● Problem details
From the listing below, copy only the lines running from the line that contains "camera: 100 degrees right, 10 degrees down" to the line that contains "none -> white scissors [353,315,454,363]", both included.

● Exercise data
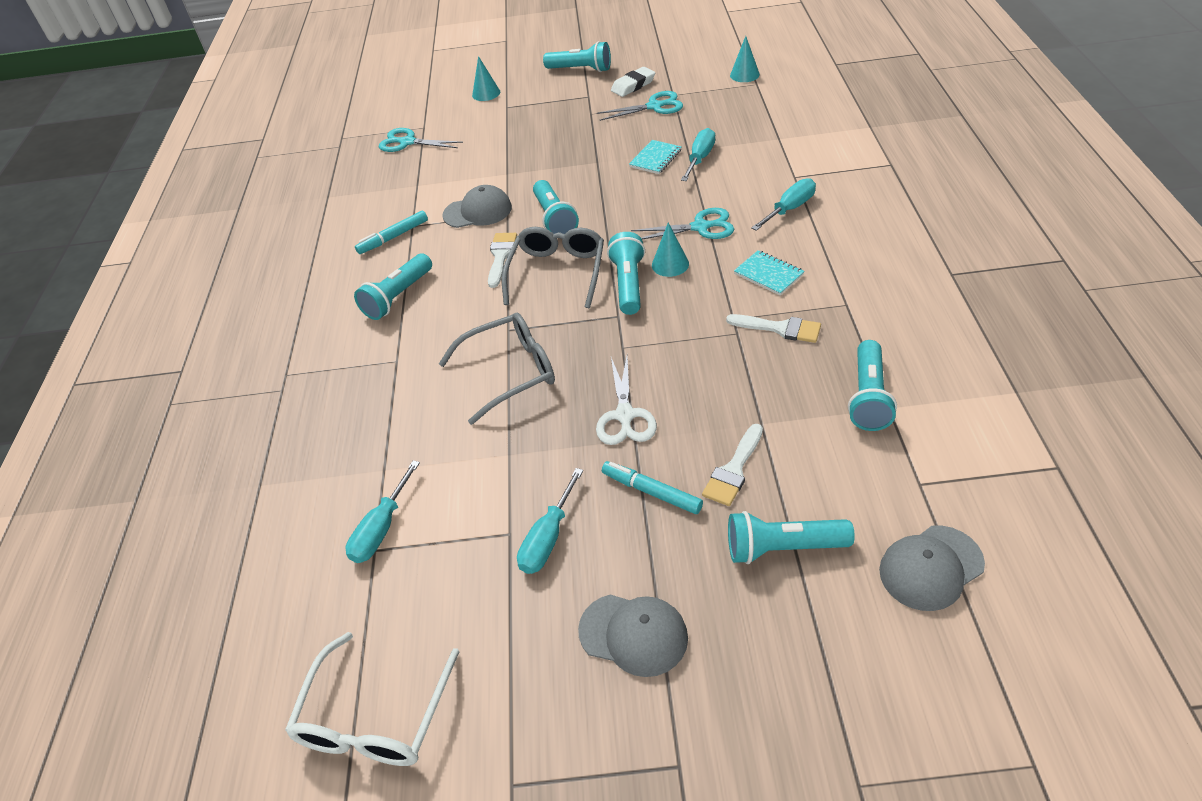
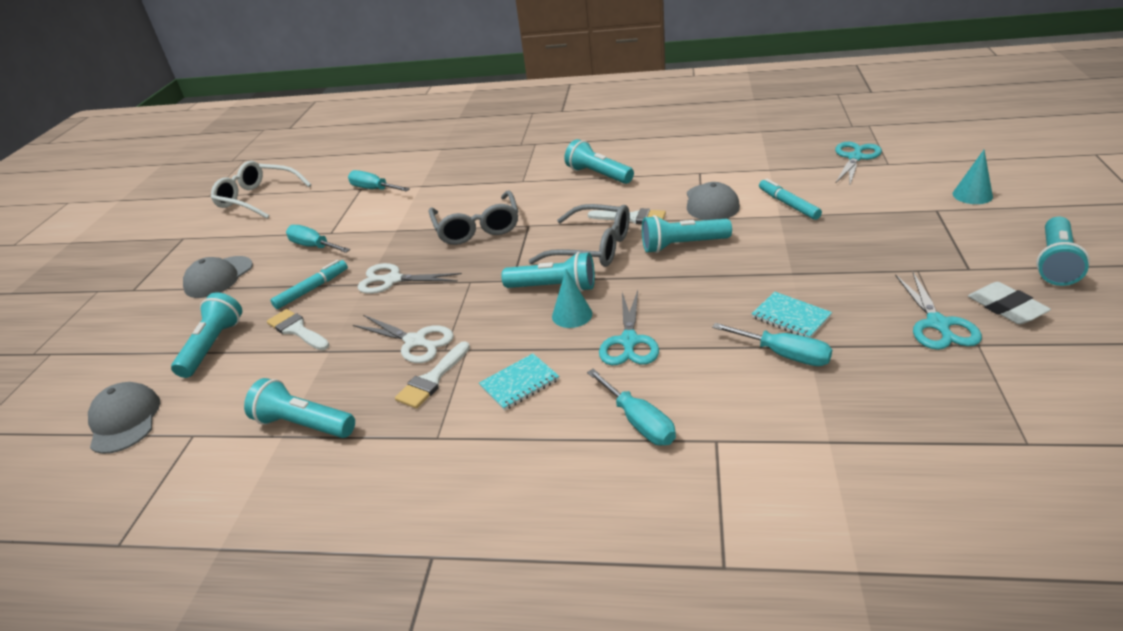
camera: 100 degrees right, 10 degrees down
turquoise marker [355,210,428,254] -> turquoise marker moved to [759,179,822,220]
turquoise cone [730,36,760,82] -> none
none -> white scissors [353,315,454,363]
* * *
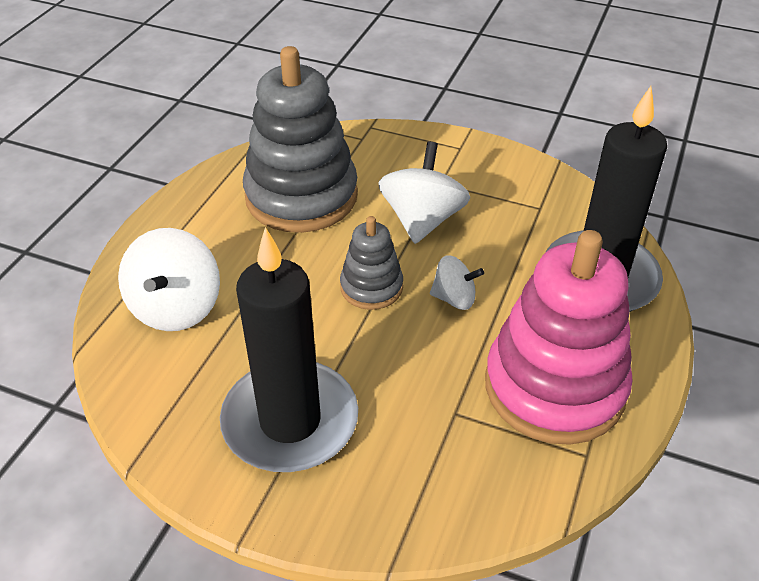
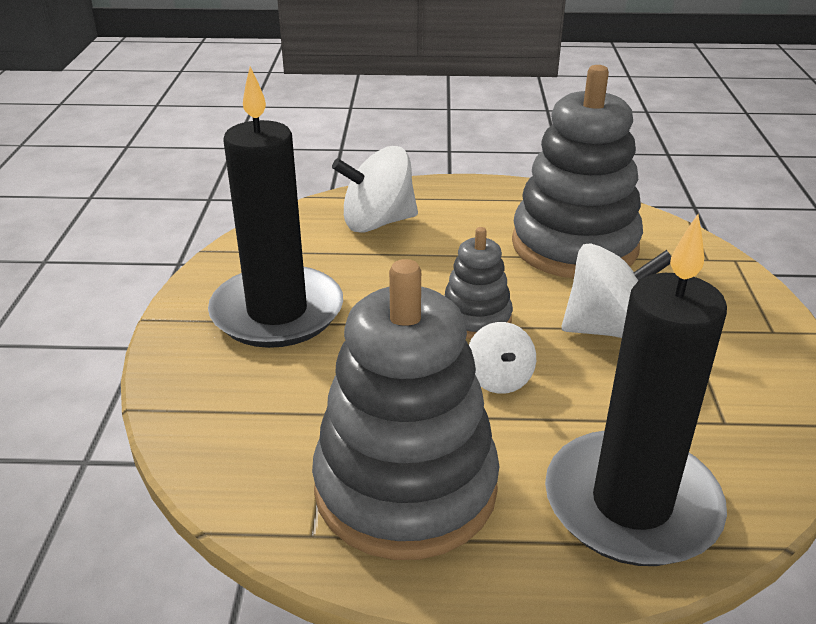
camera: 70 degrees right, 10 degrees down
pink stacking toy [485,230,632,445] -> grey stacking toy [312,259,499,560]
==
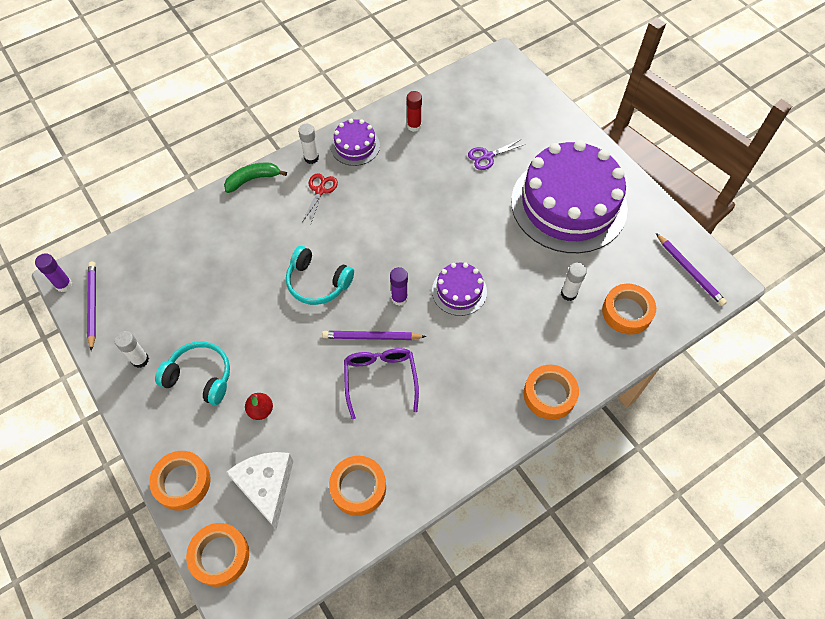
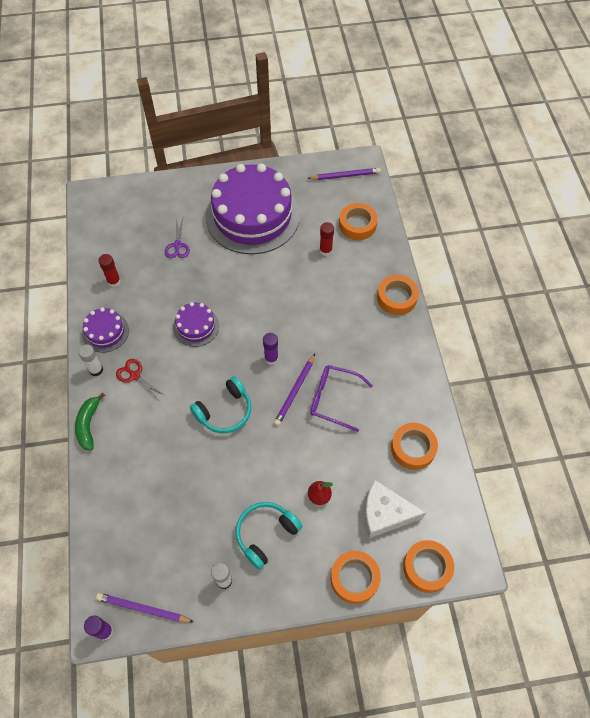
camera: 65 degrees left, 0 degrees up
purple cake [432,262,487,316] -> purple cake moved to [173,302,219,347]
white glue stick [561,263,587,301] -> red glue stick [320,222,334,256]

● Solution for this exercise
camera: 100 degrees right, 10 degrees down
turquoise marker [355,210,428,254] -> turquoise marker moved to [759,179,822,220]
turquoise cone [730,36,760,82] -> none
none -> white scissors [353,315,454,363]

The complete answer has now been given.